What to work on:
Transcribe verbatim the span of lines that opens with the line containing "(313, 547) = (213, 641): white" and closes with the last line of the data below.

Source material:
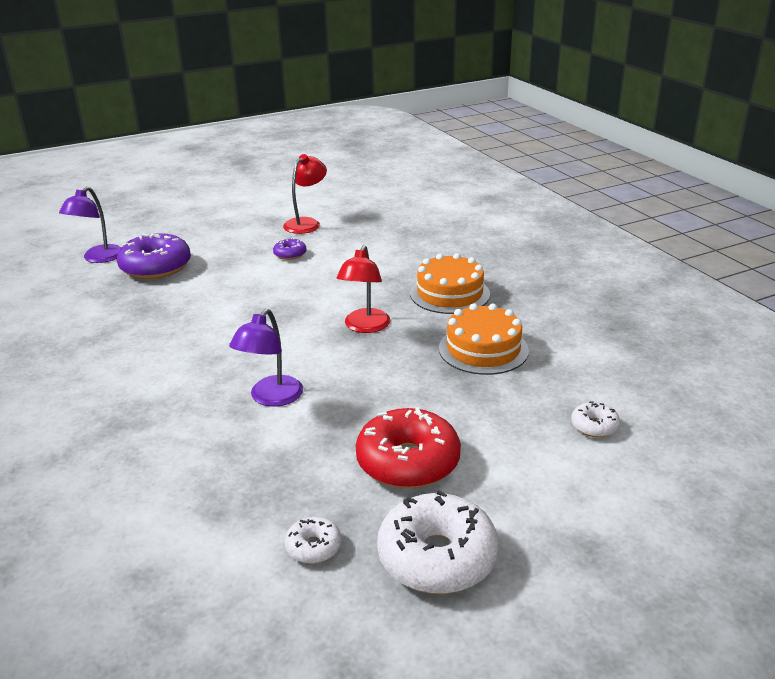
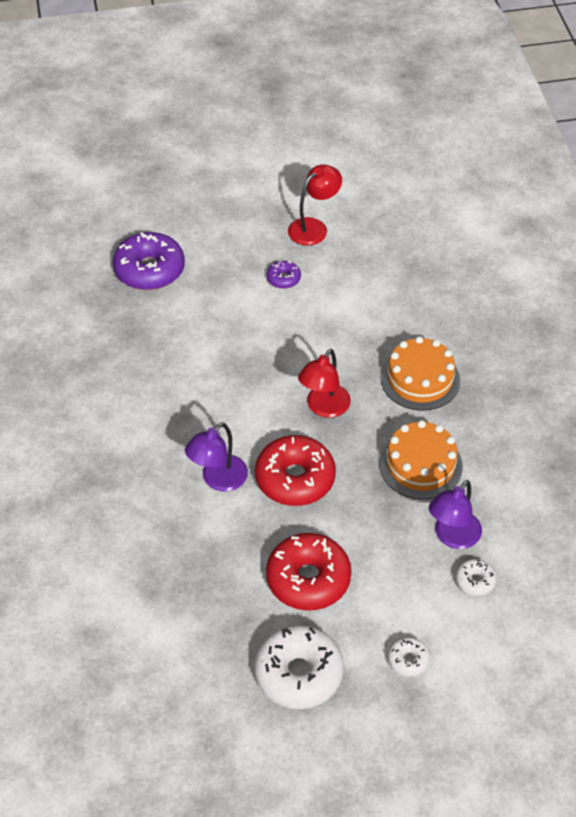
camera: 15 degrees right, 20 degrees up
(98, 258) = (96, 241): purple lamp -> purple lamp (452, 537)
(313, 547) = (213, 641): white donut -> white donut (408, 660)
(356, 382) = (295, 478): none -> red donut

Result of the exercise:
(313, 547) = (213, 641): white donut -> white donut (408, 660)
(356, 382) = (295, 478): none -> red donut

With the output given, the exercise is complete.